**GIVEN ENTRIES:**
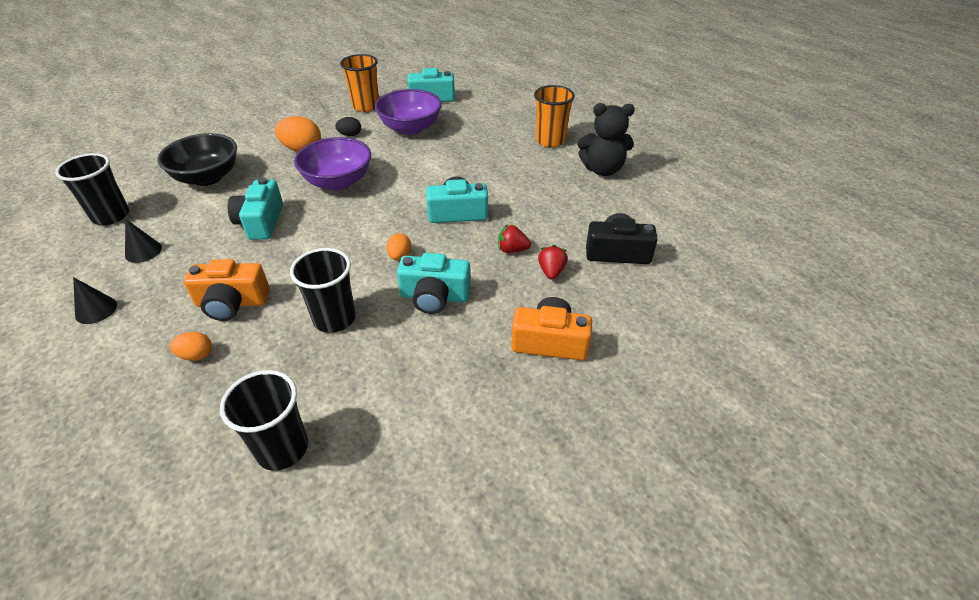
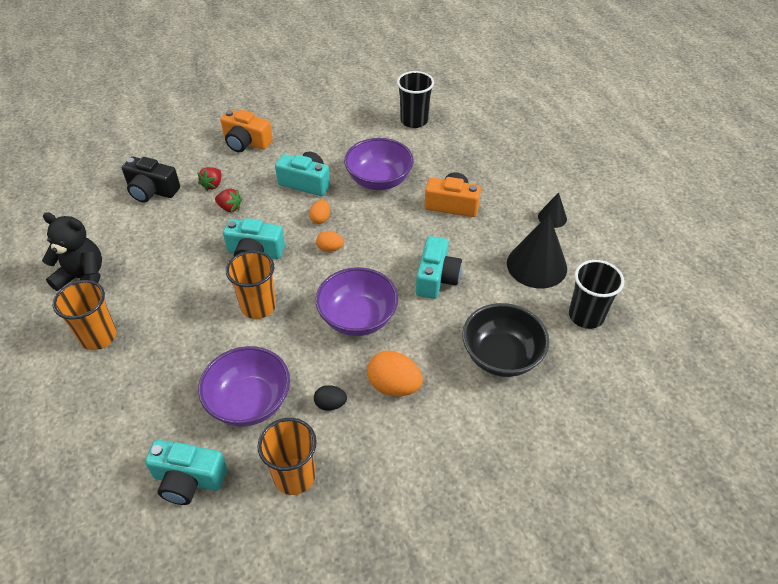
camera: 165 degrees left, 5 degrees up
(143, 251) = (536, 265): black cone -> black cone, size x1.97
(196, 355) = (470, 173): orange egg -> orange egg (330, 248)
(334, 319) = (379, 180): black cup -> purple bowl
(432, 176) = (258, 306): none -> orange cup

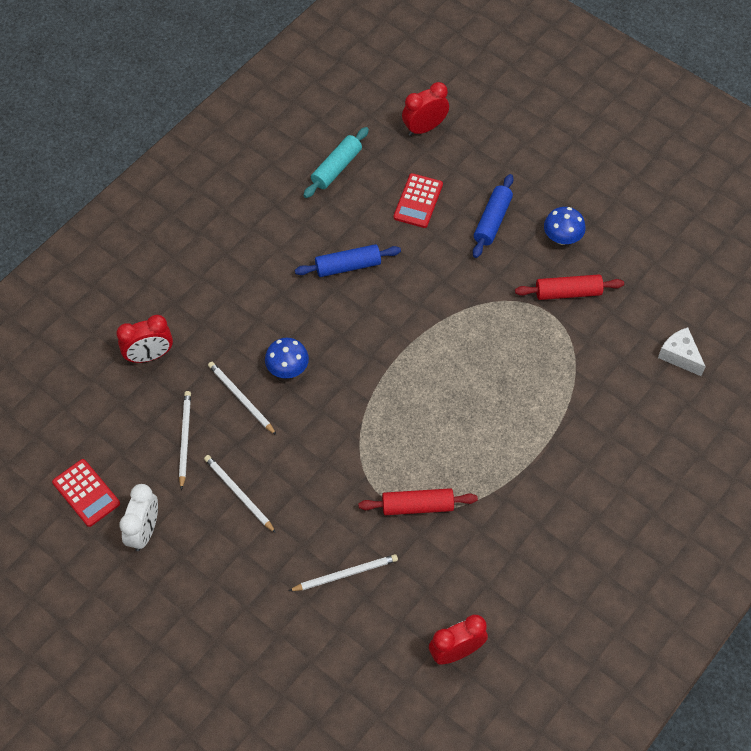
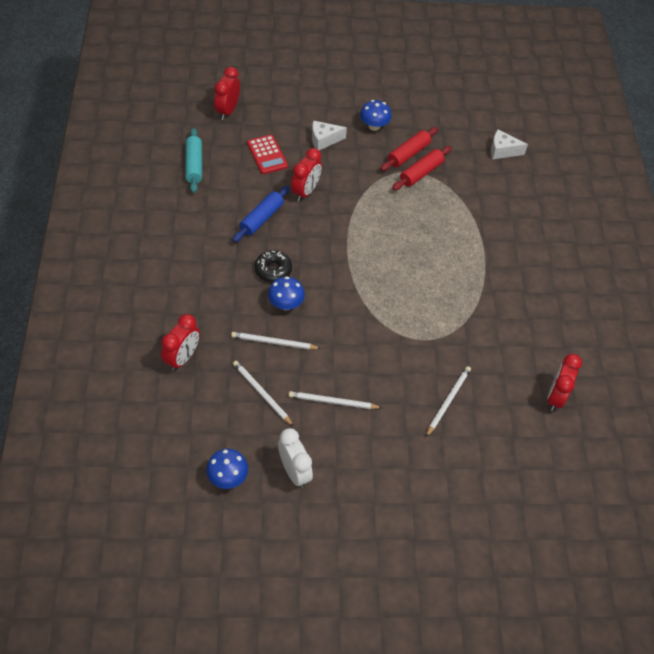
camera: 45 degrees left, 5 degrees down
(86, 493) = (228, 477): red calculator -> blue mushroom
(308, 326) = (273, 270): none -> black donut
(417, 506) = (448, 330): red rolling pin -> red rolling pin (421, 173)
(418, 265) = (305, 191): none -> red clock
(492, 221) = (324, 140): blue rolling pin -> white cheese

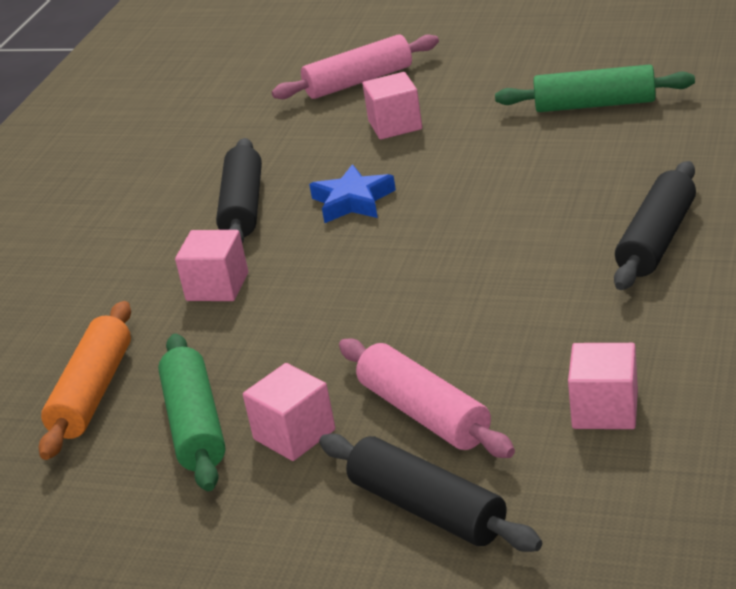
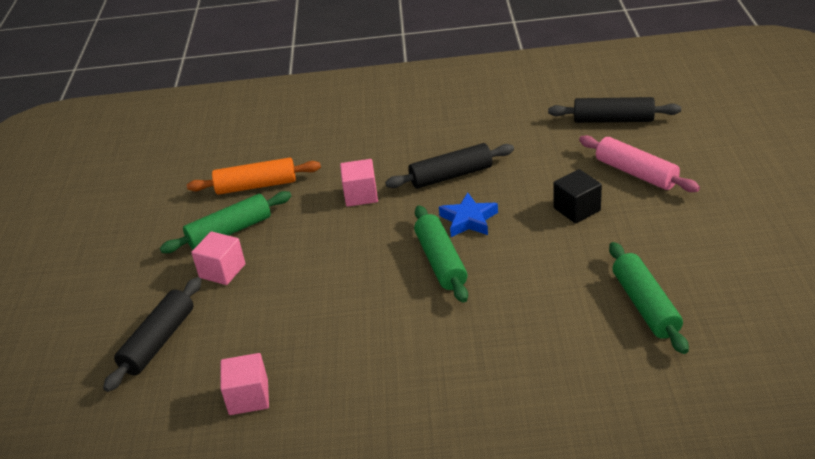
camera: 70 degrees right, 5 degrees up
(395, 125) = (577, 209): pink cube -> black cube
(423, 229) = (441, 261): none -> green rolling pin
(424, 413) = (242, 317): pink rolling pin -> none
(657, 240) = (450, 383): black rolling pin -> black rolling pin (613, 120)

**WHAT THE TASK REQUIRES:** Please give back all the records above word for word, with no pictures included.

**SOLVED PROBLEM:**
camera: 165 degrees left, 5 degrees up
(143, 251) = (536, 265): black cone -> black cone, size x1.97
(196, 355) = (470, 173): orange egg -> orange egg (330, 248)
(334, 319) = (379, 180): black cup -> purple bowl
(432, 176) = (258, 306): none -> orange cup

camera: 45 degrees left, 5 degrees down
(86, 493) = (228, 477): red calculator -> blue mushroom
(308, 326) = (273, 270): none -> black donut
(417, 506) = (448, 330): red rolling pin -> red rolling pin (421, 173)
(418, 265) = (305, 191): none -> red clock
(492, 221) = (324, 140): blue rolling pin -> white cheese

camera: 70 degrees right, 5 degrees up
(395, 125) = (577, 209): pink cube -> black cube
(423, 229) = (441, 261): none -> green rolling pin
(424, 413) = (242, 317): pink rolling pin -> none
(657, 240) = (450, 383): black rolling pin -> black rolling pin (613, 120)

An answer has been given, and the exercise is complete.